Within the material below, locate the line with "BT3: 6V (plus" and the line with "RV3: 1M (BUF, GND, wiper", then return those two lines and all lines between them, exactly as written.

__Extracted records__:
╔══

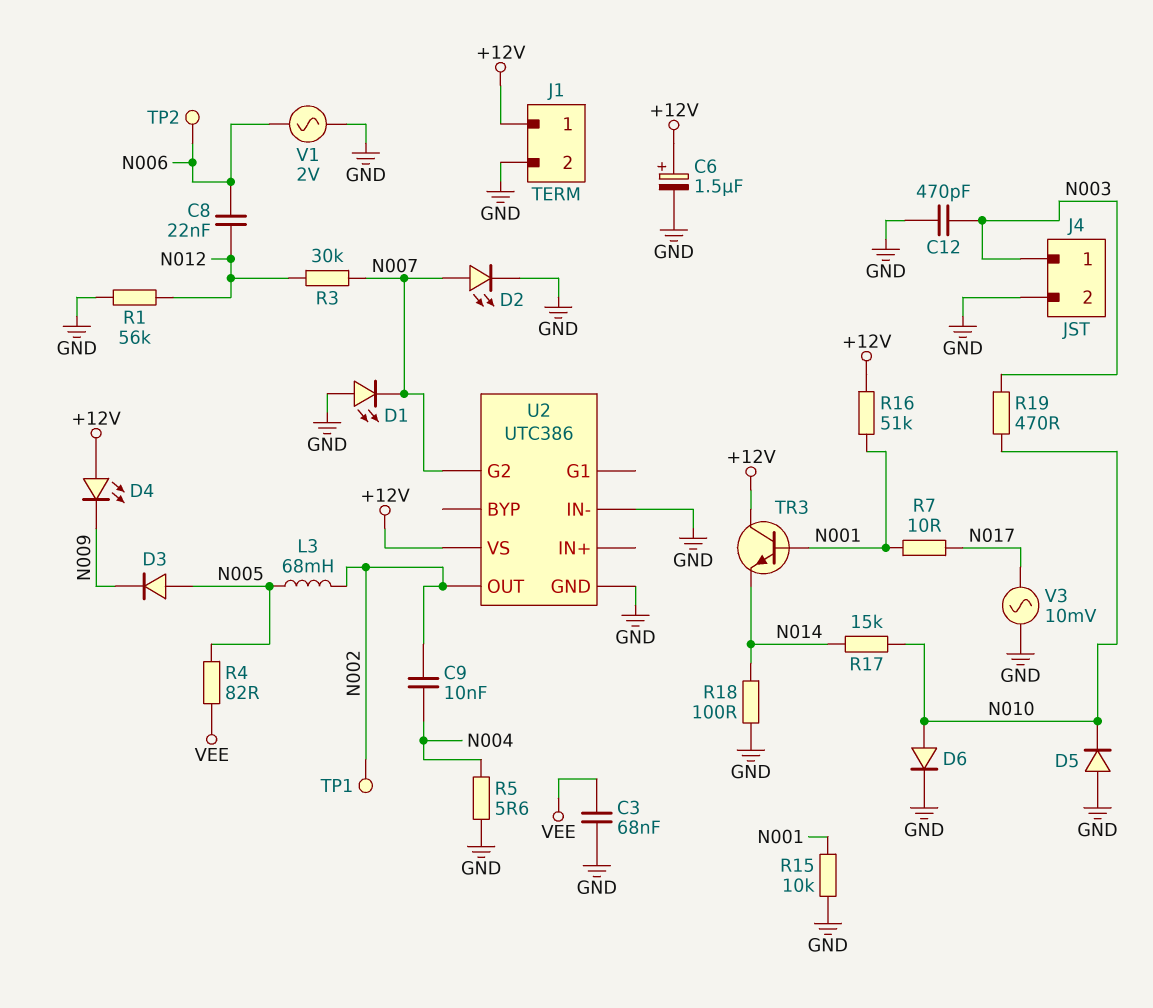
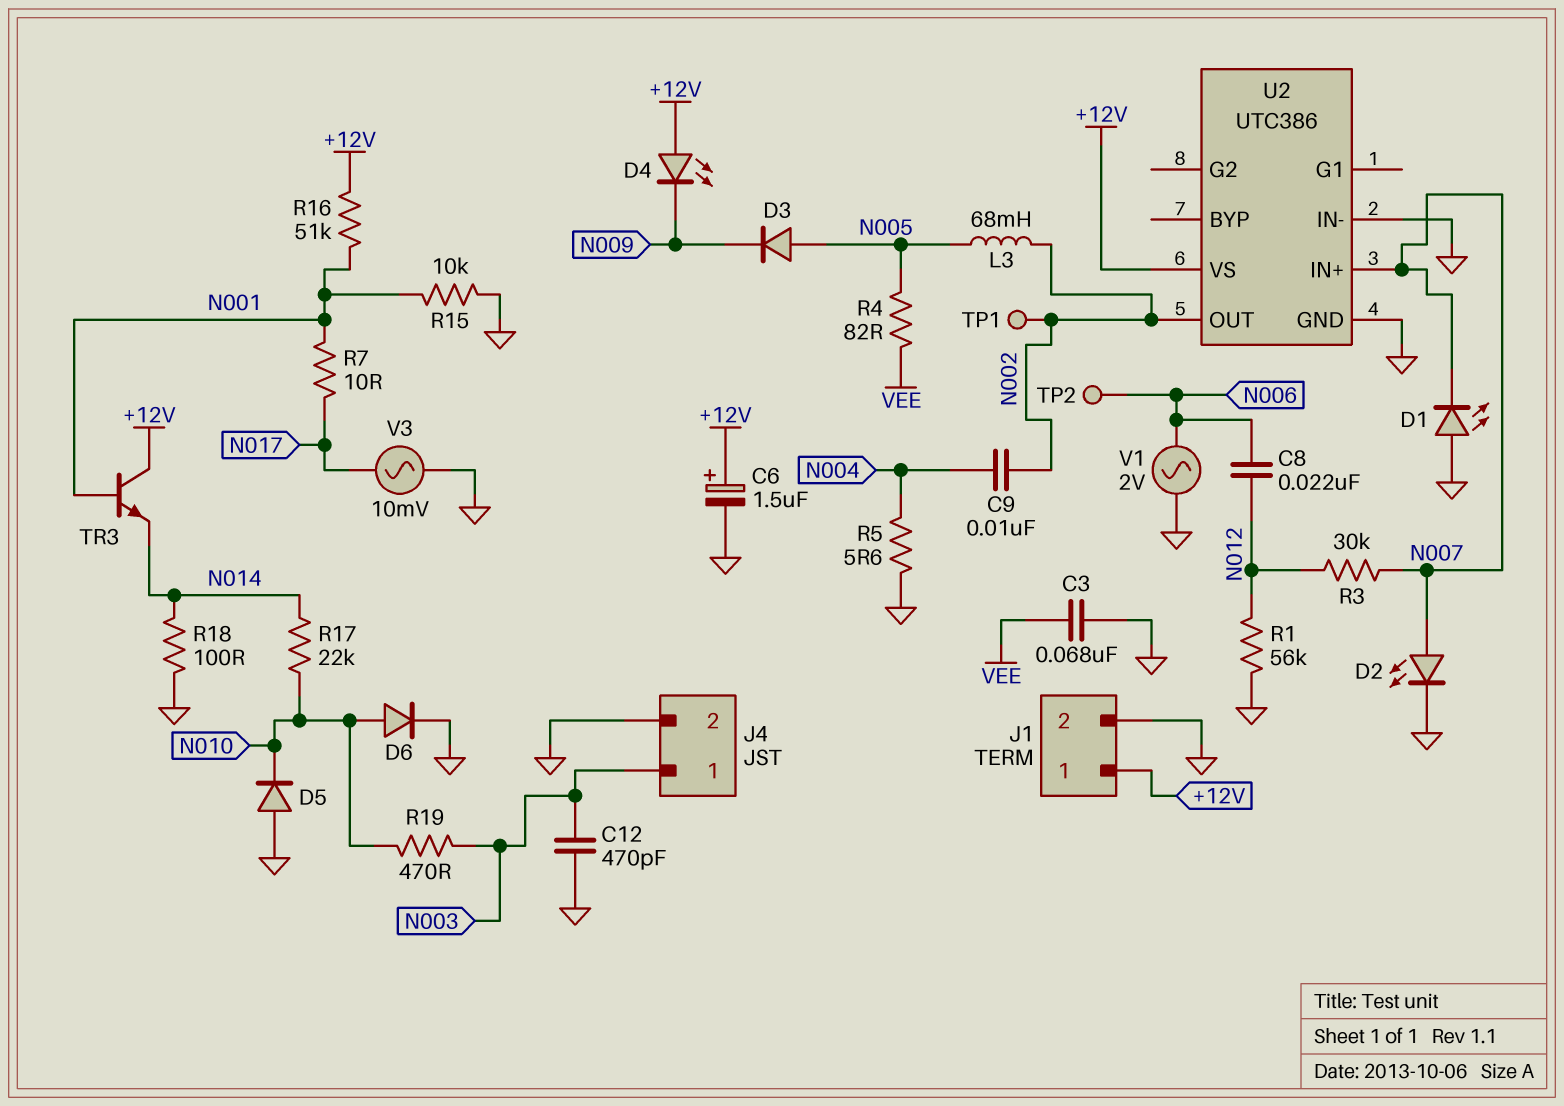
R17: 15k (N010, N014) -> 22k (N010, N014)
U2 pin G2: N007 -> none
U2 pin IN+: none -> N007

╚══
╔══

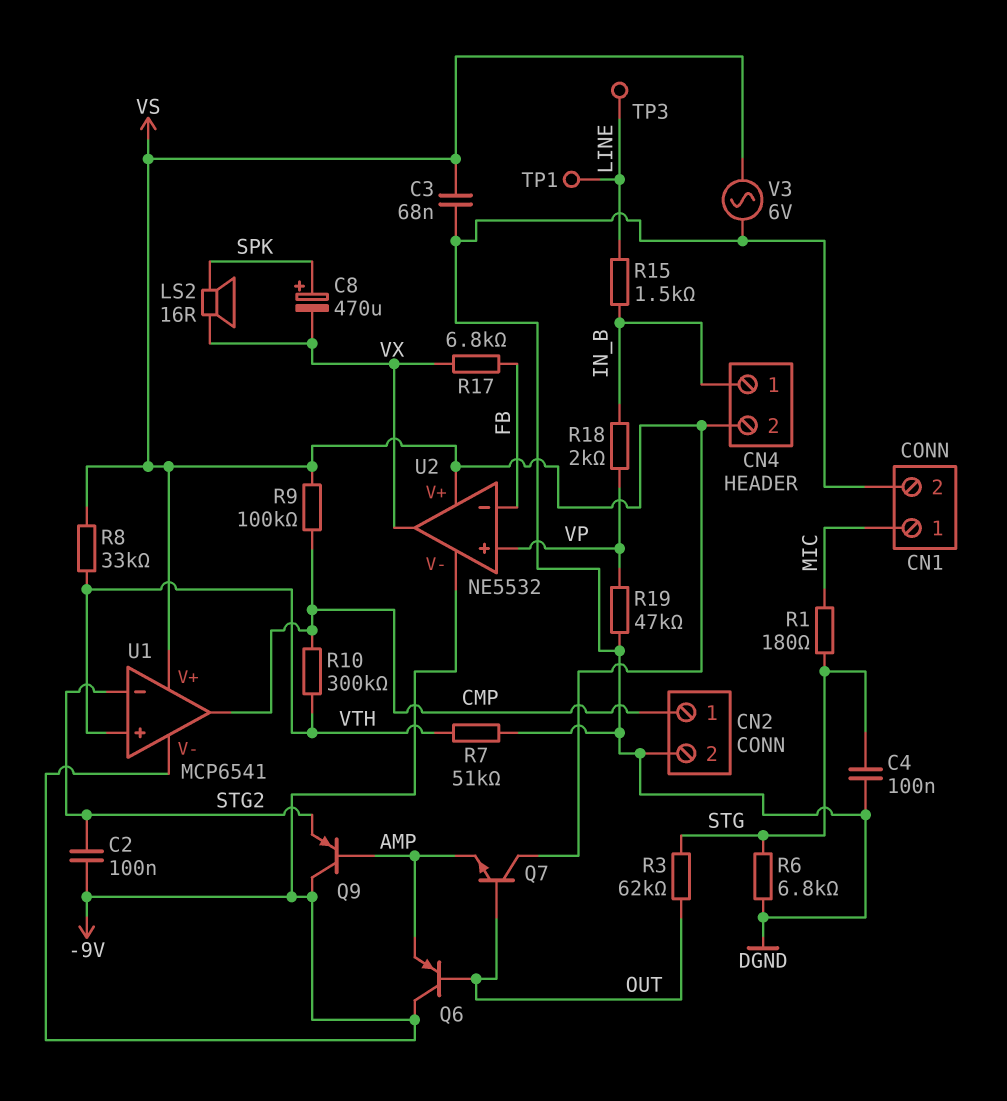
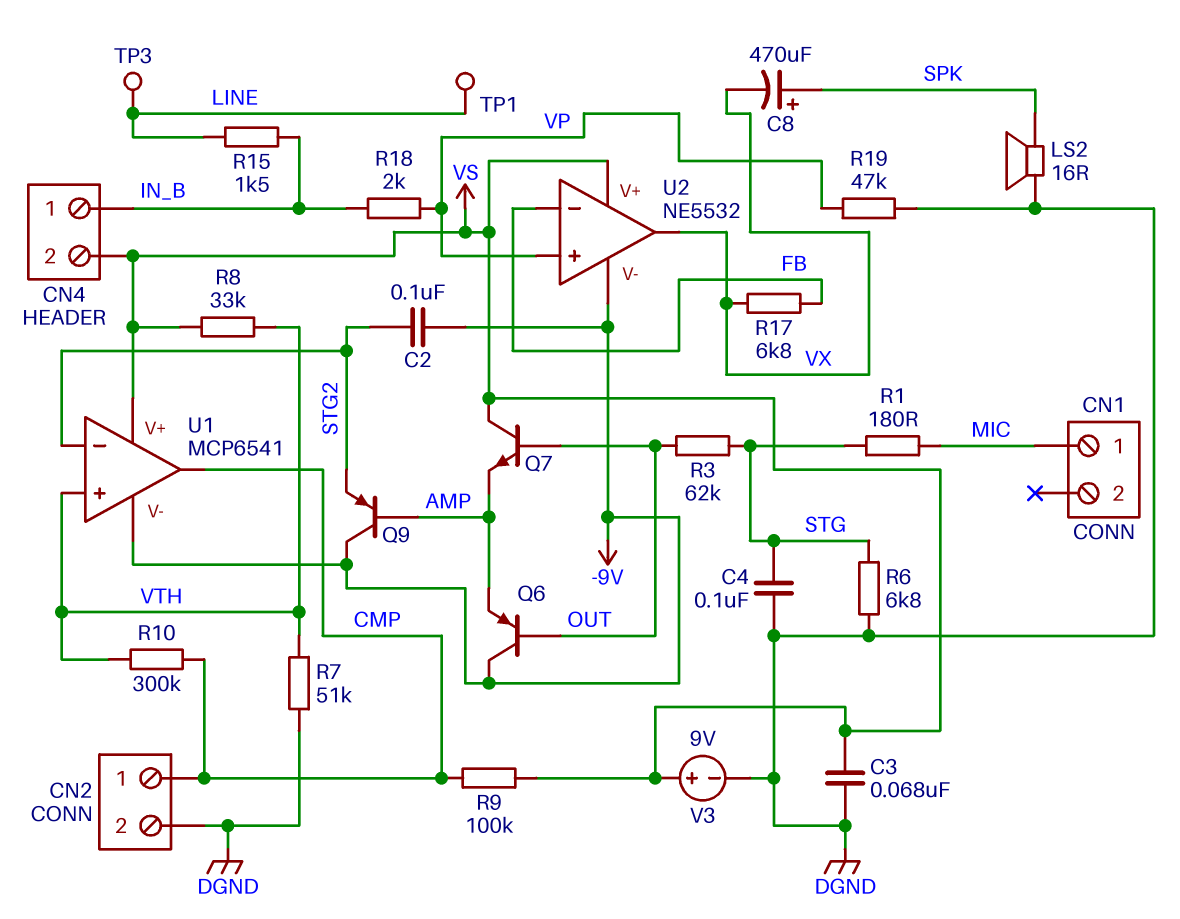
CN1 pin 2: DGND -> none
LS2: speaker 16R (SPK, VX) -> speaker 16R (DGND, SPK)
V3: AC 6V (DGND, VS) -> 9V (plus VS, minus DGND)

╚══
╔══

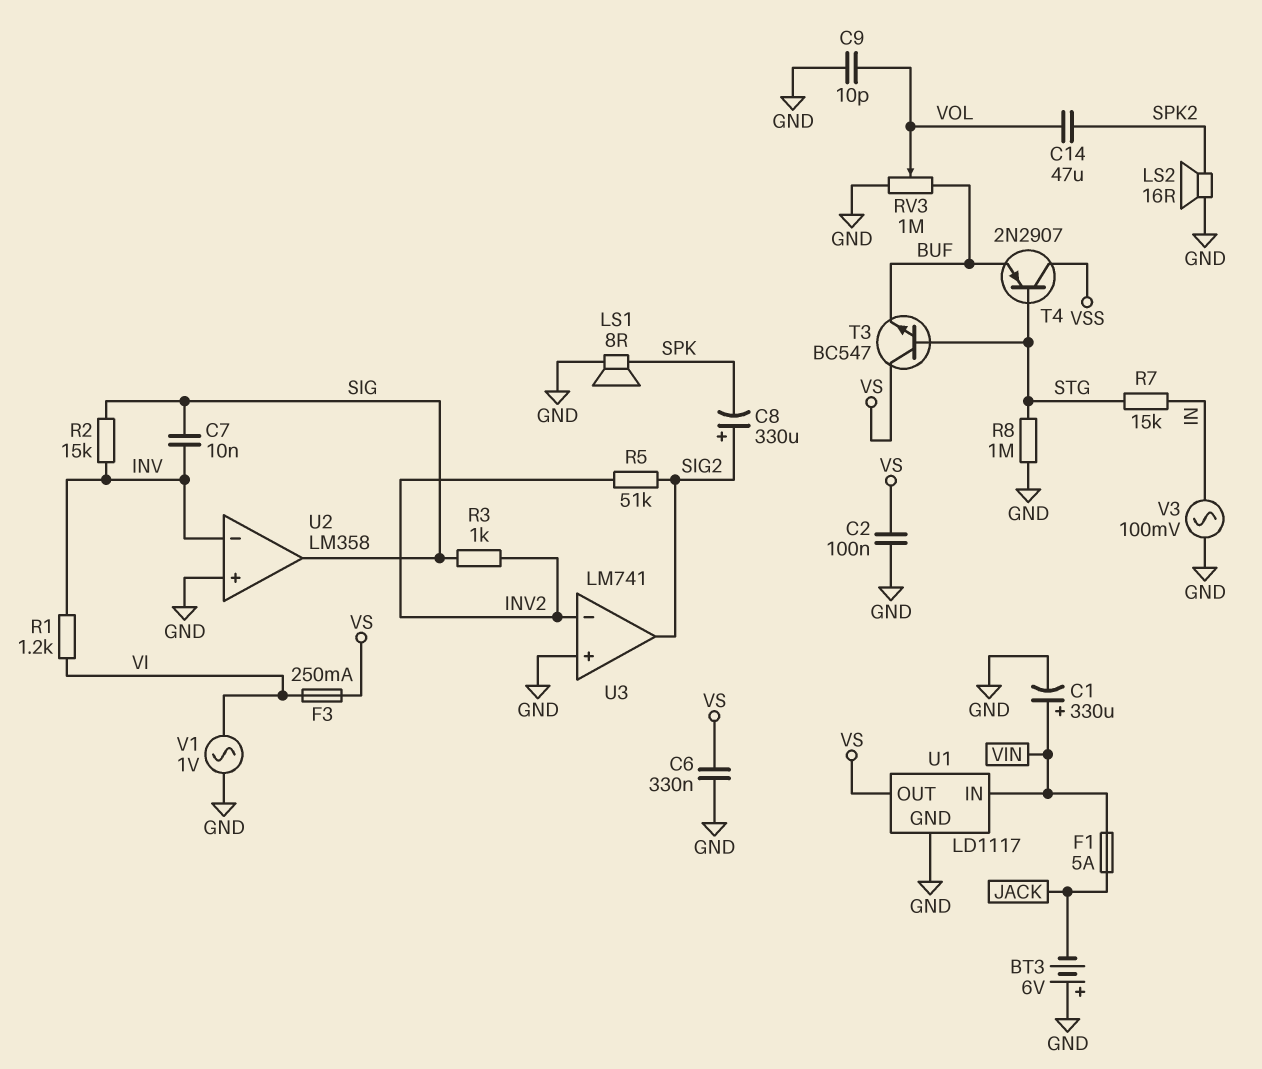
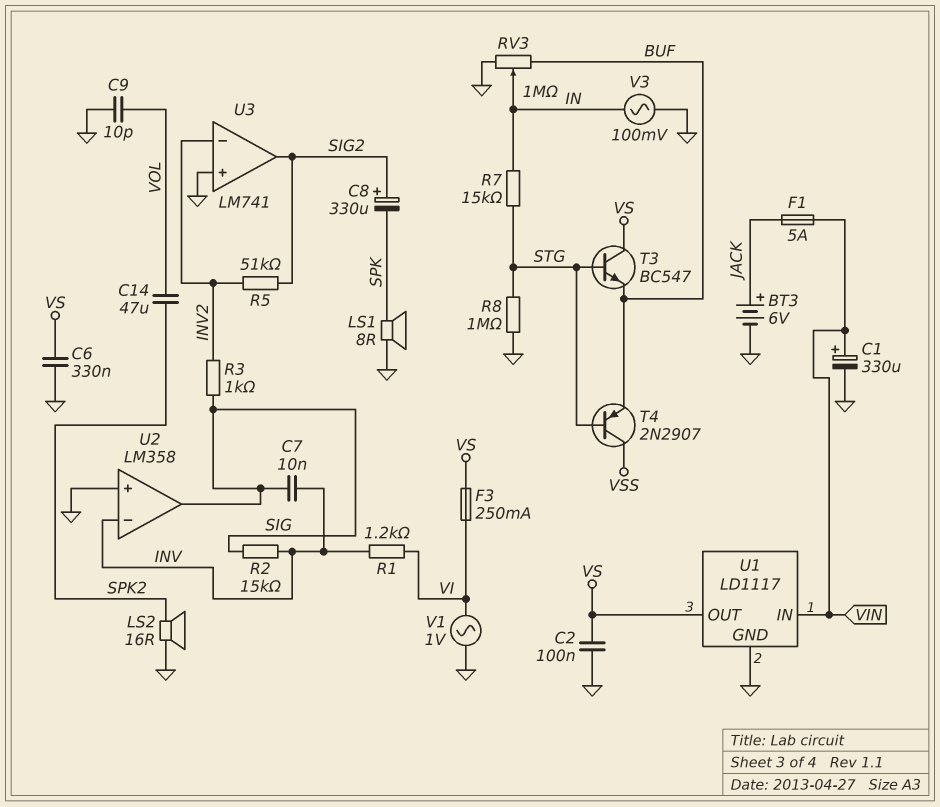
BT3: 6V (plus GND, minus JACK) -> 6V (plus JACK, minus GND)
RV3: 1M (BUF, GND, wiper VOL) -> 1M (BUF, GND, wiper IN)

╚══

__Result__:
BT3: 6V (plus GND, minus JACK) -> 6V (plus JACK, minus GND)
RV3: 1M (BUF, GND, wiper VOL) -> 1M (BUF, GND, wiper IN)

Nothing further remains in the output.